Search the data for "gray" and copy every matching line.
Extracted entries: Begin
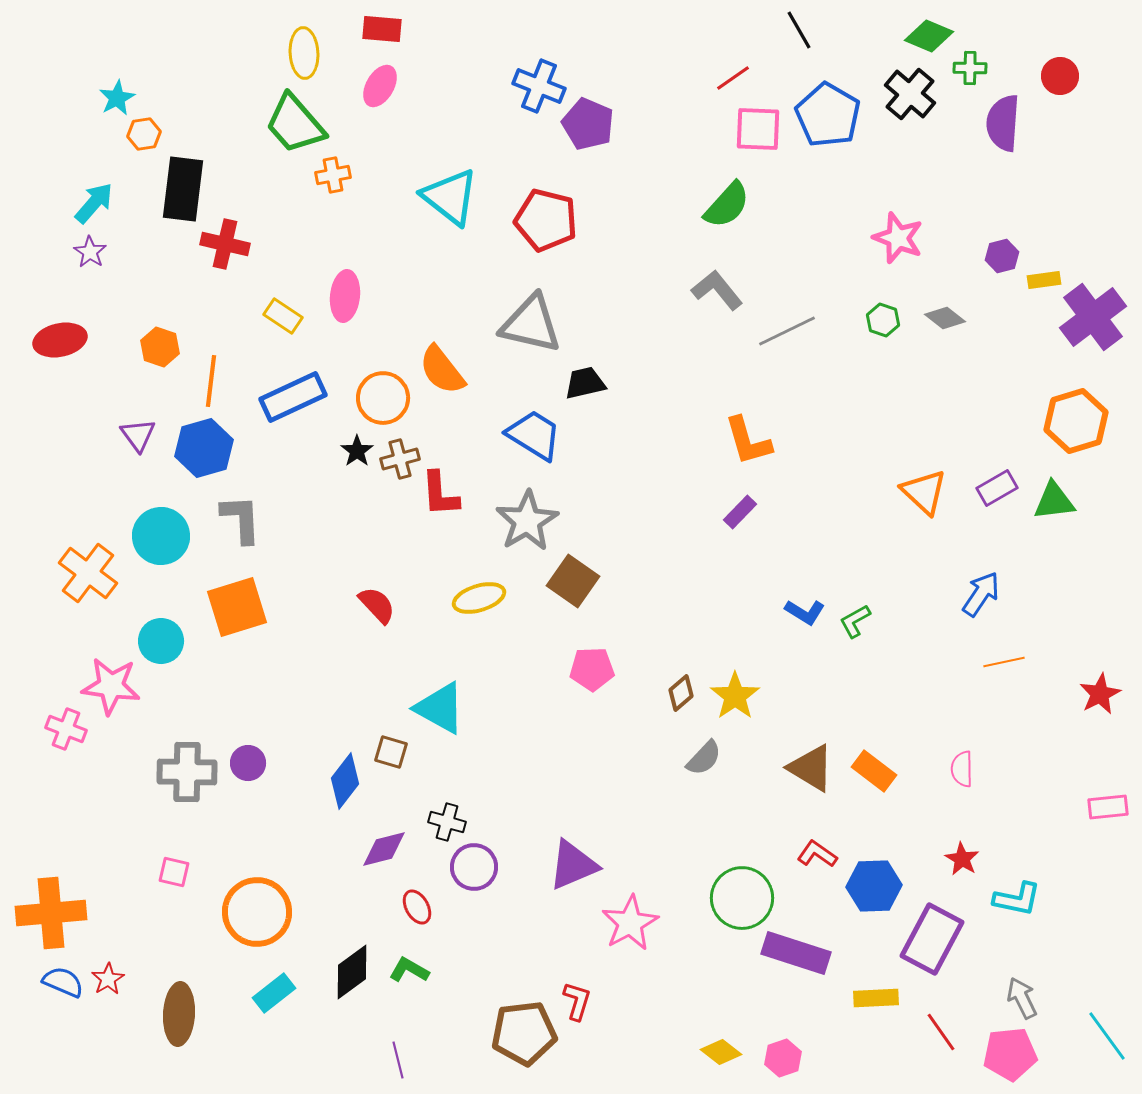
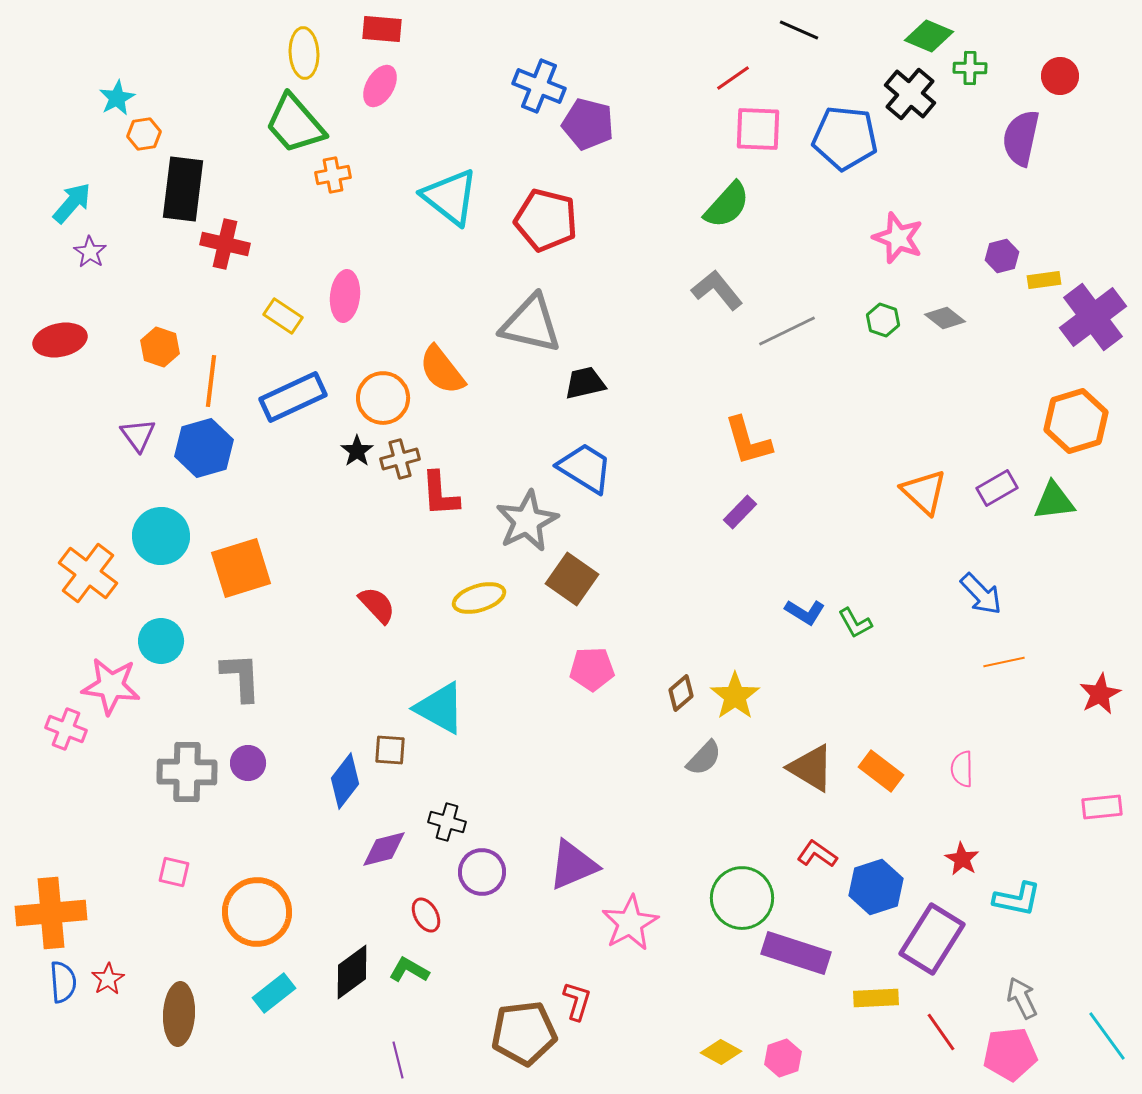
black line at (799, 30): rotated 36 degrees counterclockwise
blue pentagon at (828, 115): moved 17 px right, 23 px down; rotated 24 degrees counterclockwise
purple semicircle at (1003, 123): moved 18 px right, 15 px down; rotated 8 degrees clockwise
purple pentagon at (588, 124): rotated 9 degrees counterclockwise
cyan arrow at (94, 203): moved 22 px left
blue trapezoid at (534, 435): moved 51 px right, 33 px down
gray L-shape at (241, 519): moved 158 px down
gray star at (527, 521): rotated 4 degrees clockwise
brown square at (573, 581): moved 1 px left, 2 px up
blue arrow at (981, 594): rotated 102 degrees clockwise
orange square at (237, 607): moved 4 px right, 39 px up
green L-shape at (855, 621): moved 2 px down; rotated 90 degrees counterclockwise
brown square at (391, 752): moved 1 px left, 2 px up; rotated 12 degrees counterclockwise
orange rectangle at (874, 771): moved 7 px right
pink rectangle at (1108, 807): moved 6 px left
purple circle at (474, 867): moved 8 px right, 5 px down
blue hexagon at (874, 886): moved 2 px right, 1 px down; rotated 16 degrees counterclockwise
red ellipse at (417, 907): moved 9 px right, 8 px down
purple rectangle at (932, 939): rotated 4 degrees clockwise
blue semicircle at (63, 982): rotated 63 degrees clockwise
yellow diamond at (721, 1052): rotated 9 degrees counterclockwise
Extracted entries: End
■ Task response
gray L-shape at (241, 519): moved 158 px down
gray star at (527, 521): rotated 4 degrees clockwise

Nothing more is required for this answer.